**** INFORMATION SHOWN ****

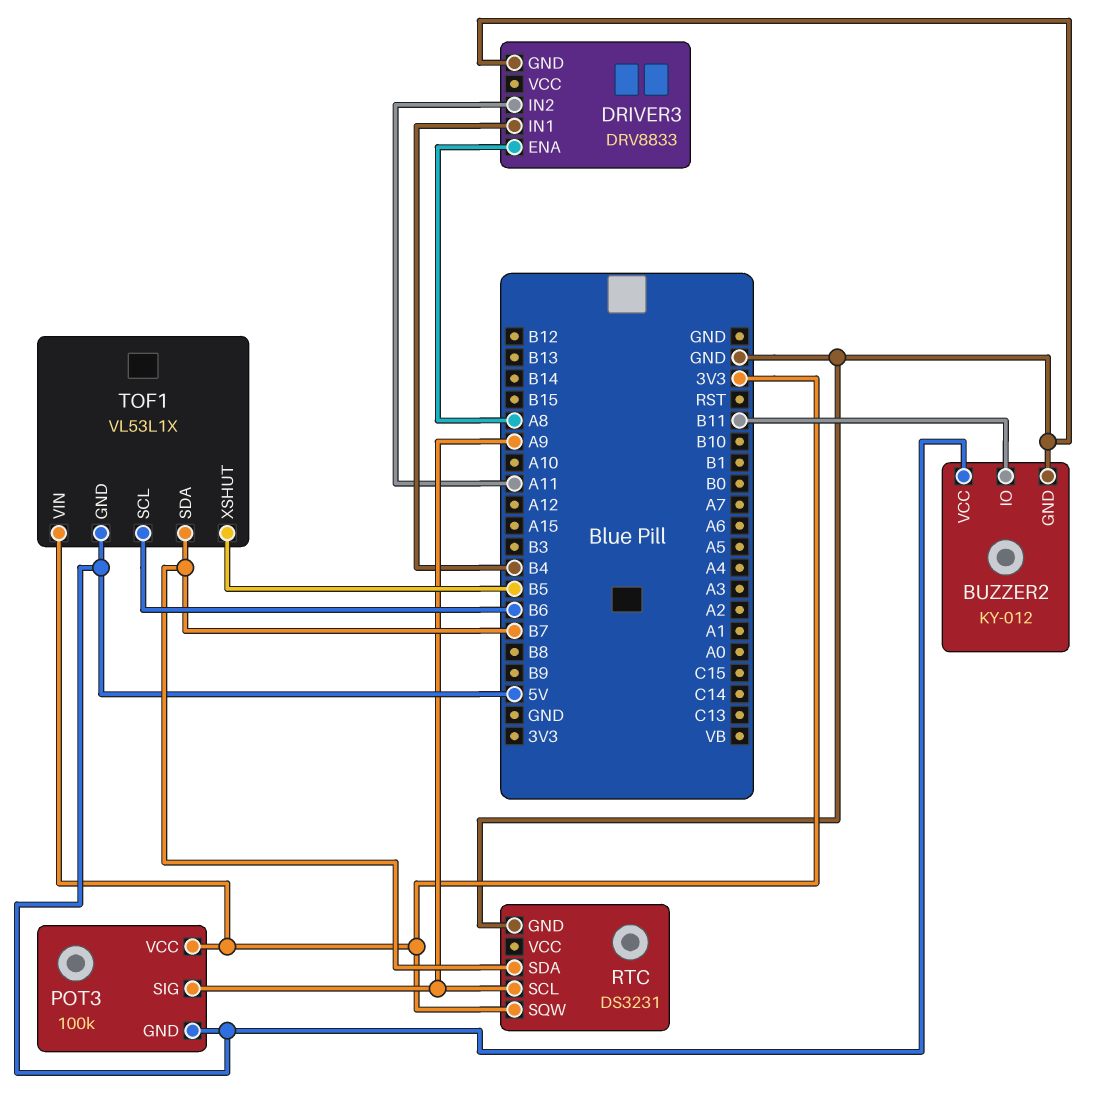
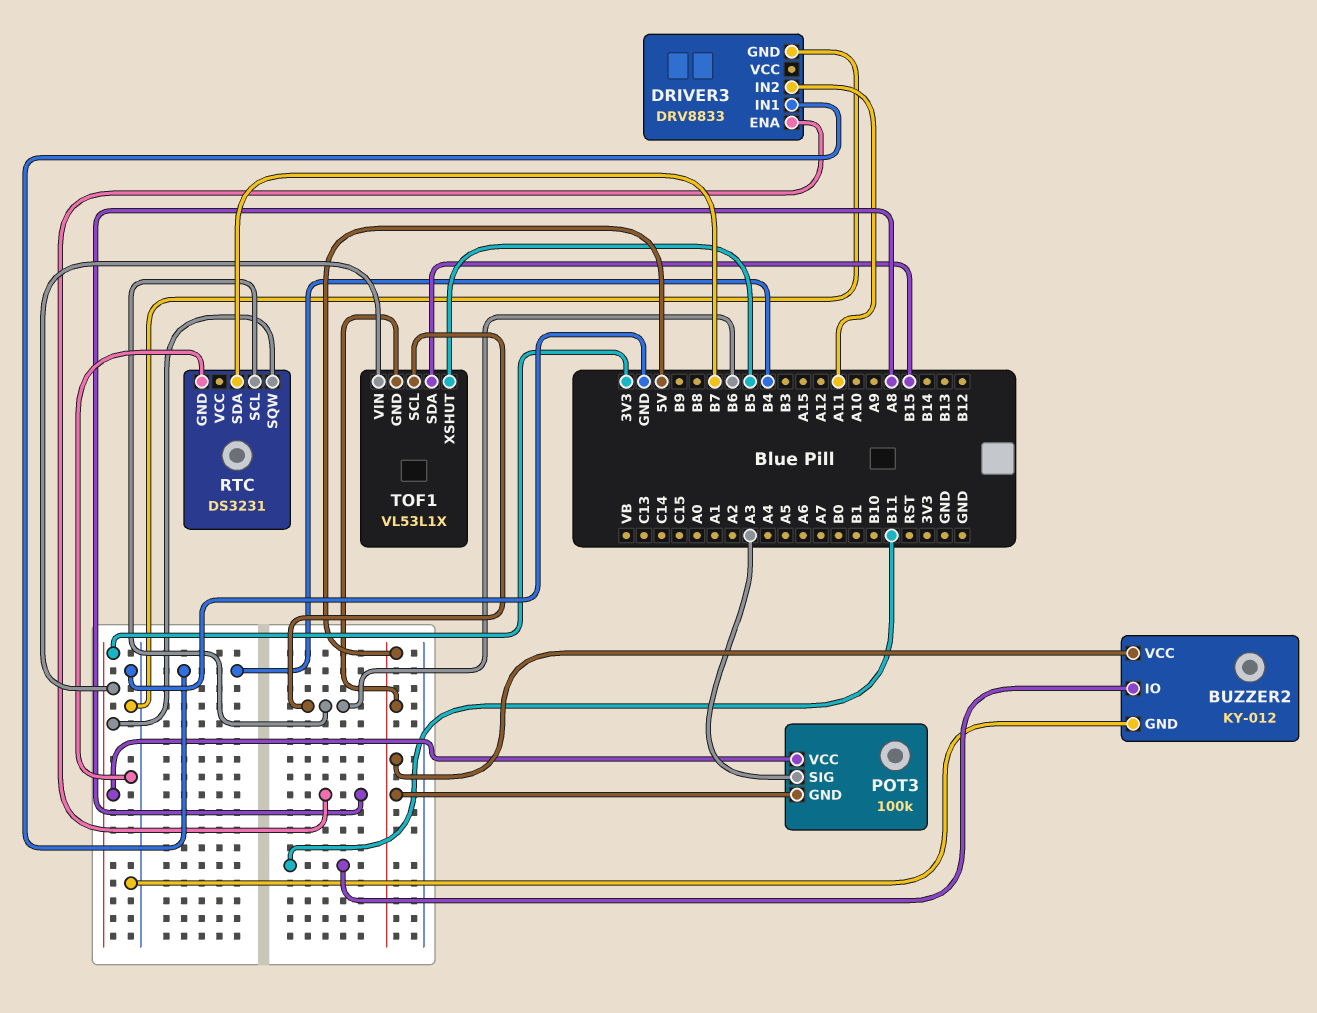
POT3 pin SIG: A9 -> A3
RTC pin SCL: A9 -> B6
TOF1 pin SDA: B7 -> B15

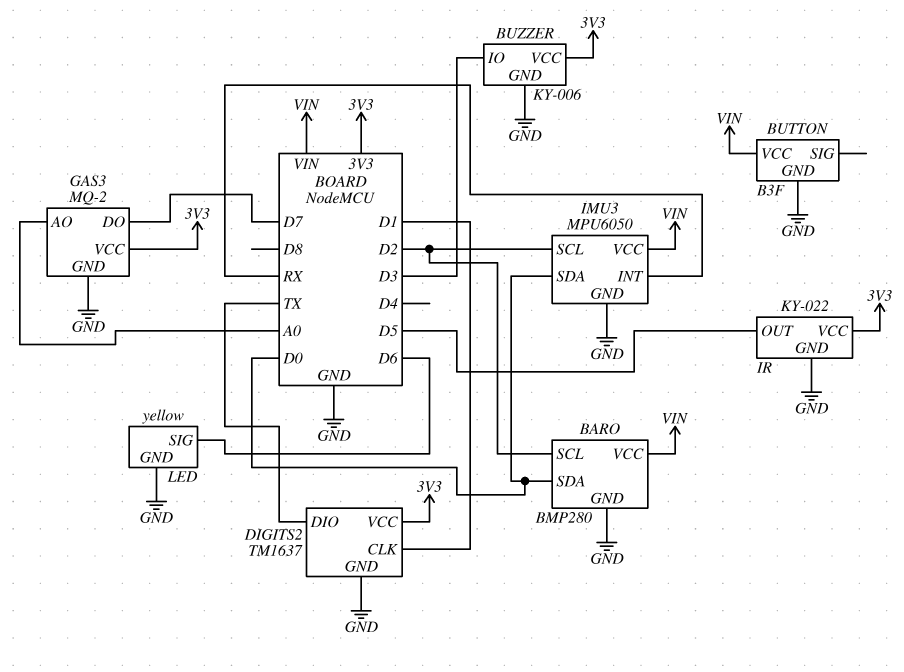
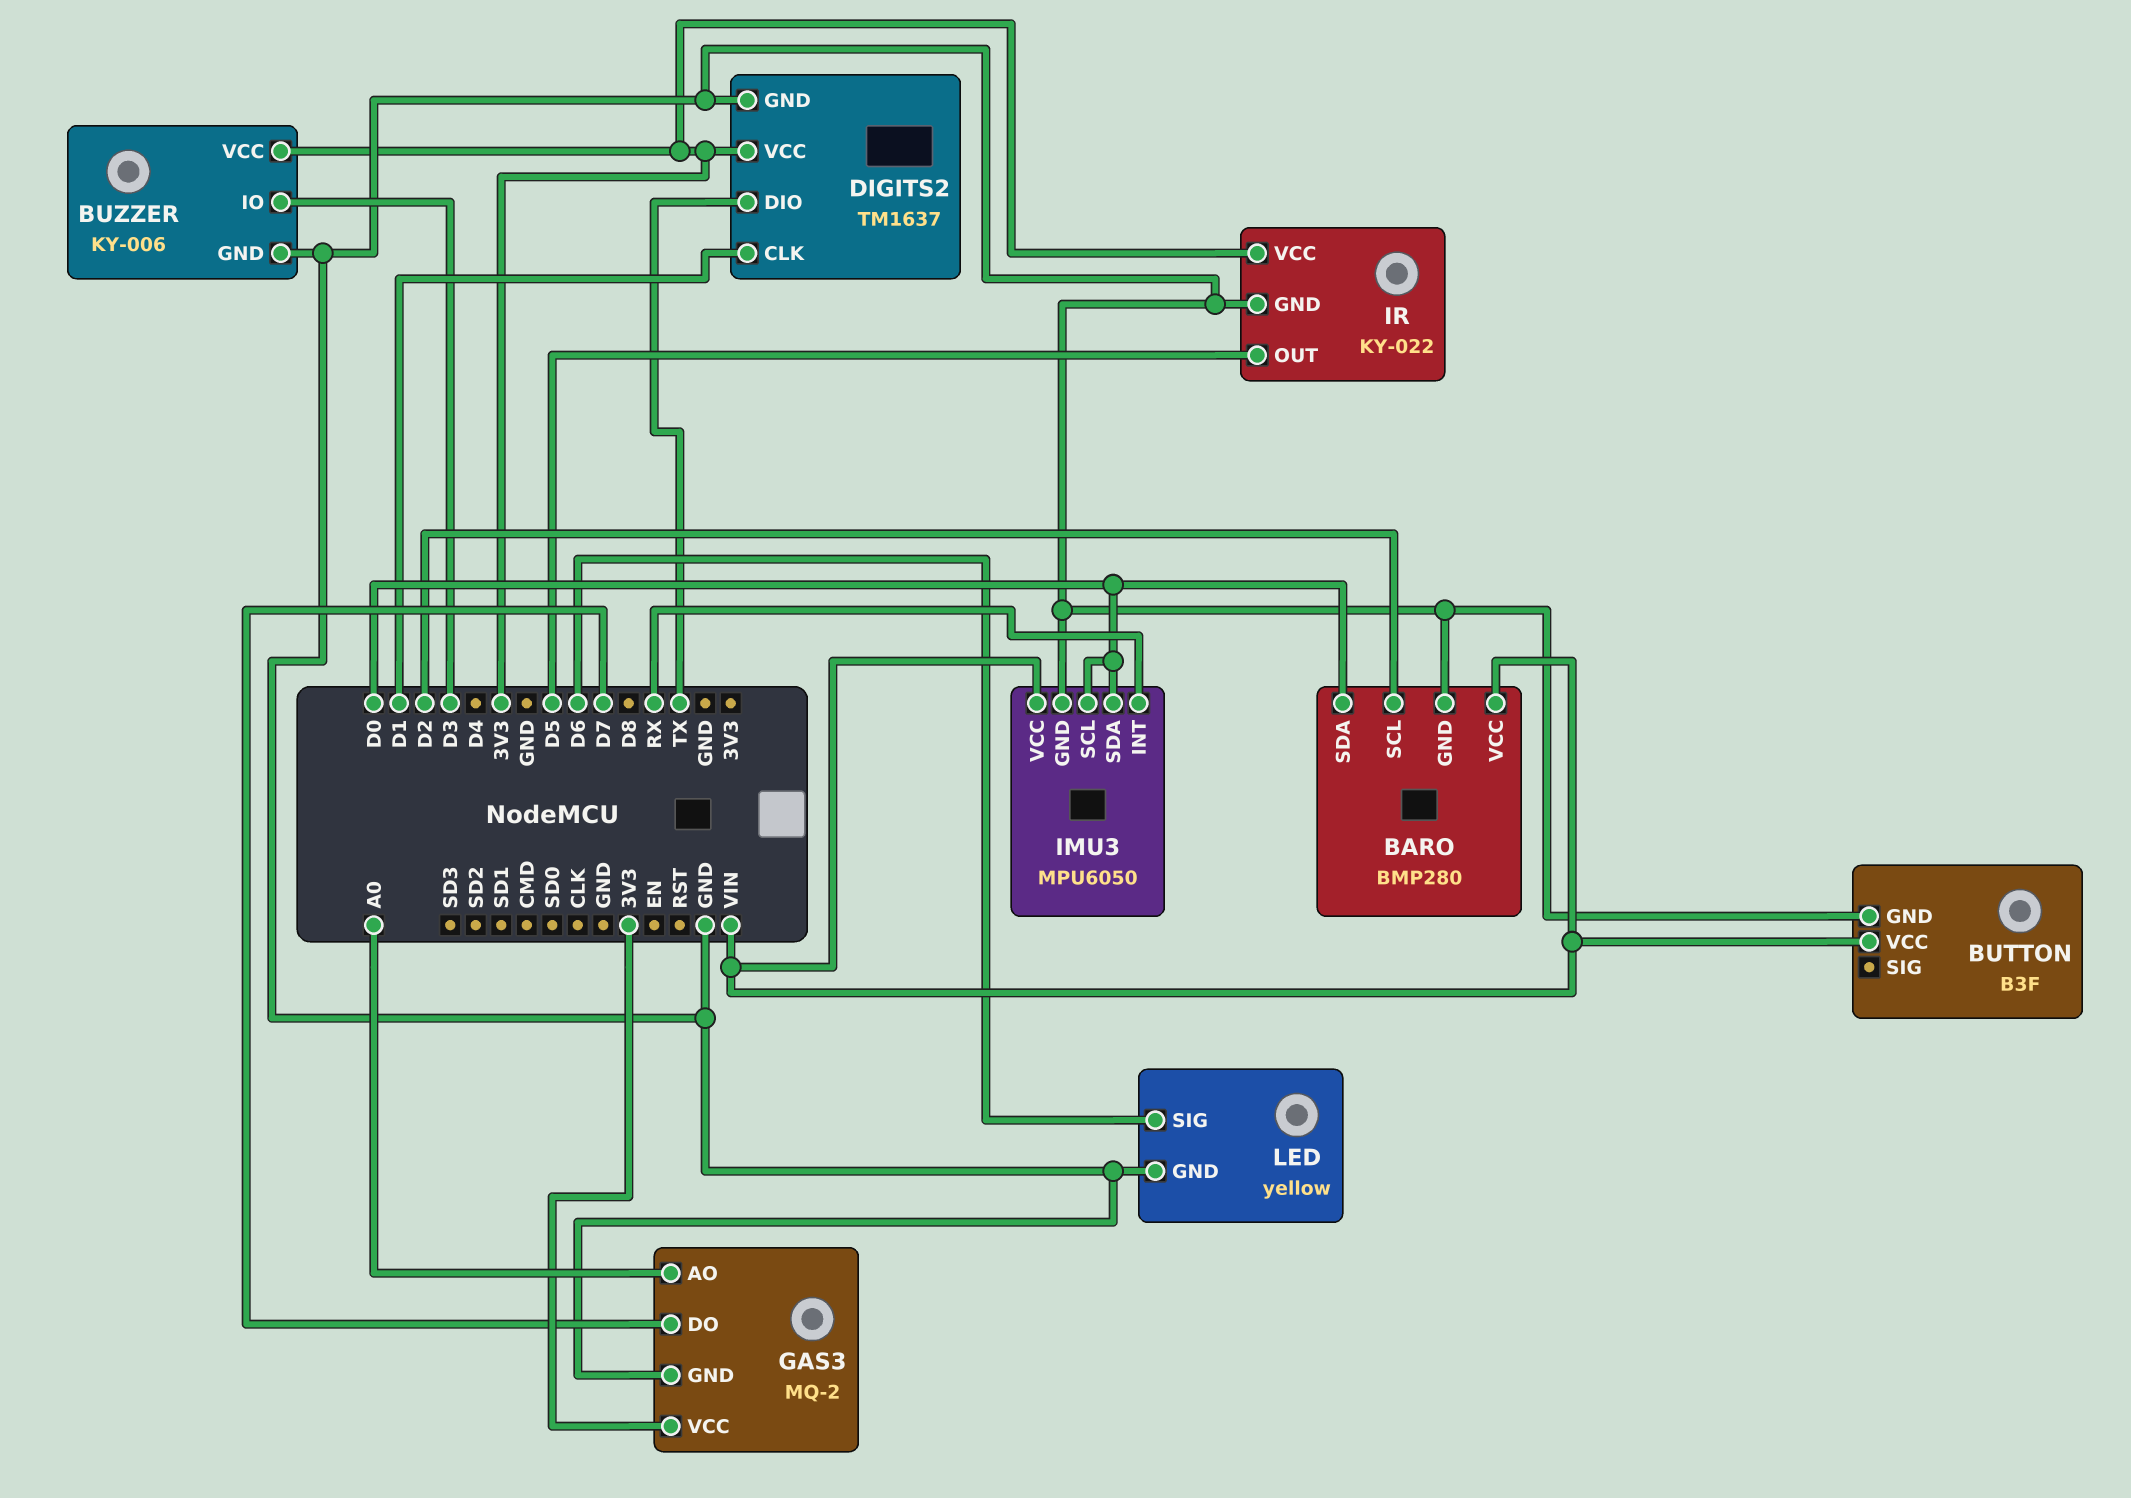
IMU3 pin SCL: D2 -> D0

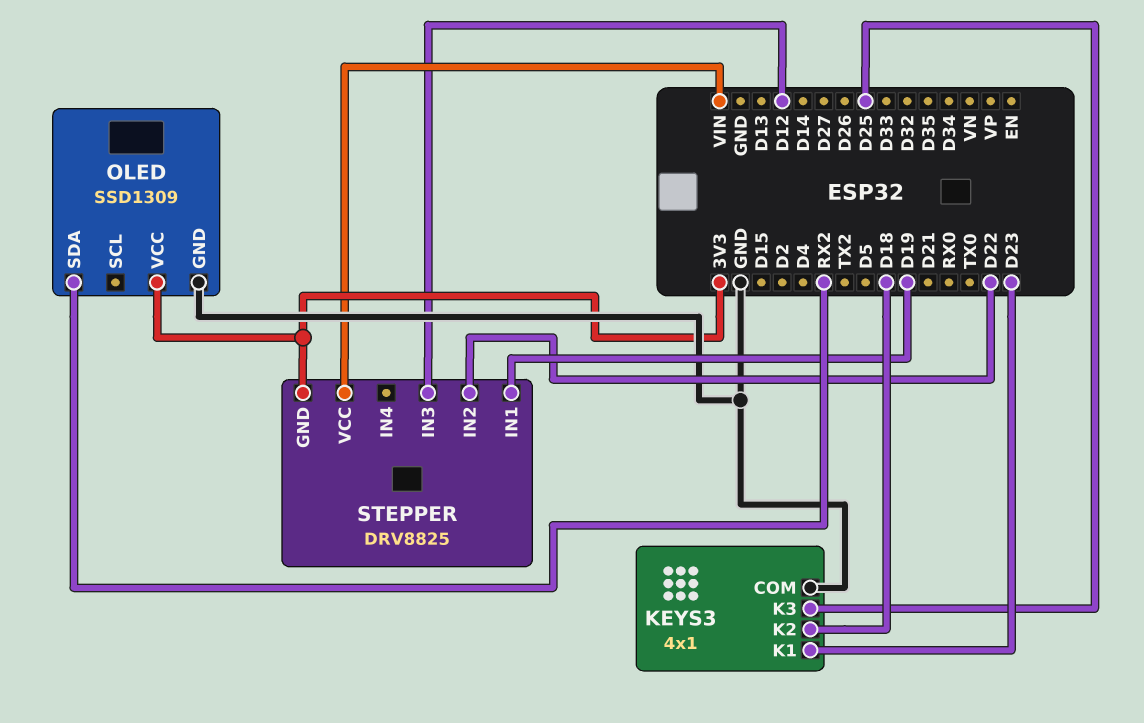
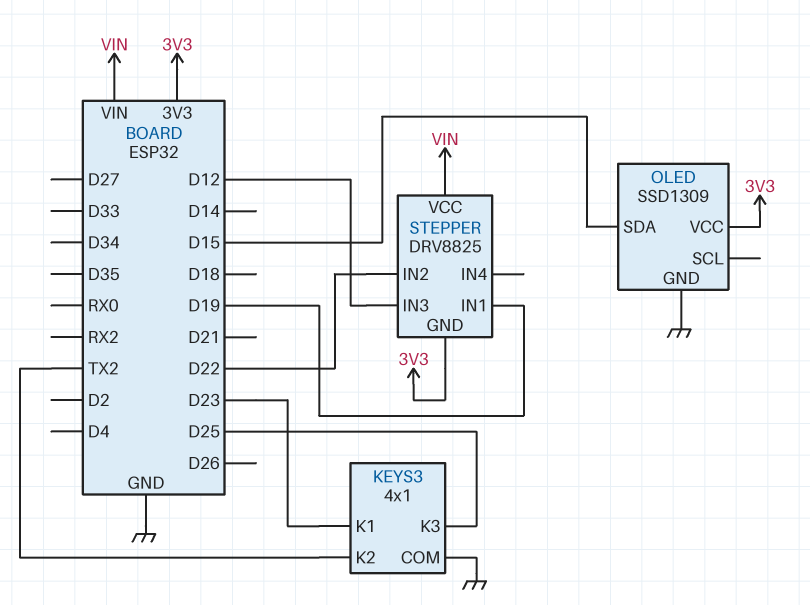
KEYS3 pin K2: D18 -> TX2
OLED pin SDA: RX2 -> D15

****

● HOW TO COMPLETE THIS TASK
Everything in the listing should be copied exactly, apart from the images it holds.

● RESPONSE AREA
POT3 pin SIG: A9 -> A3
RTC pin SCL: A9 -> B6
TOF1 pin SDA: B7 -> B15

IMU3 pin SCL: D2 -> D0

KEYS3 pin K2: D18 -> TX2
OLED pin SDA: RX2 -> D15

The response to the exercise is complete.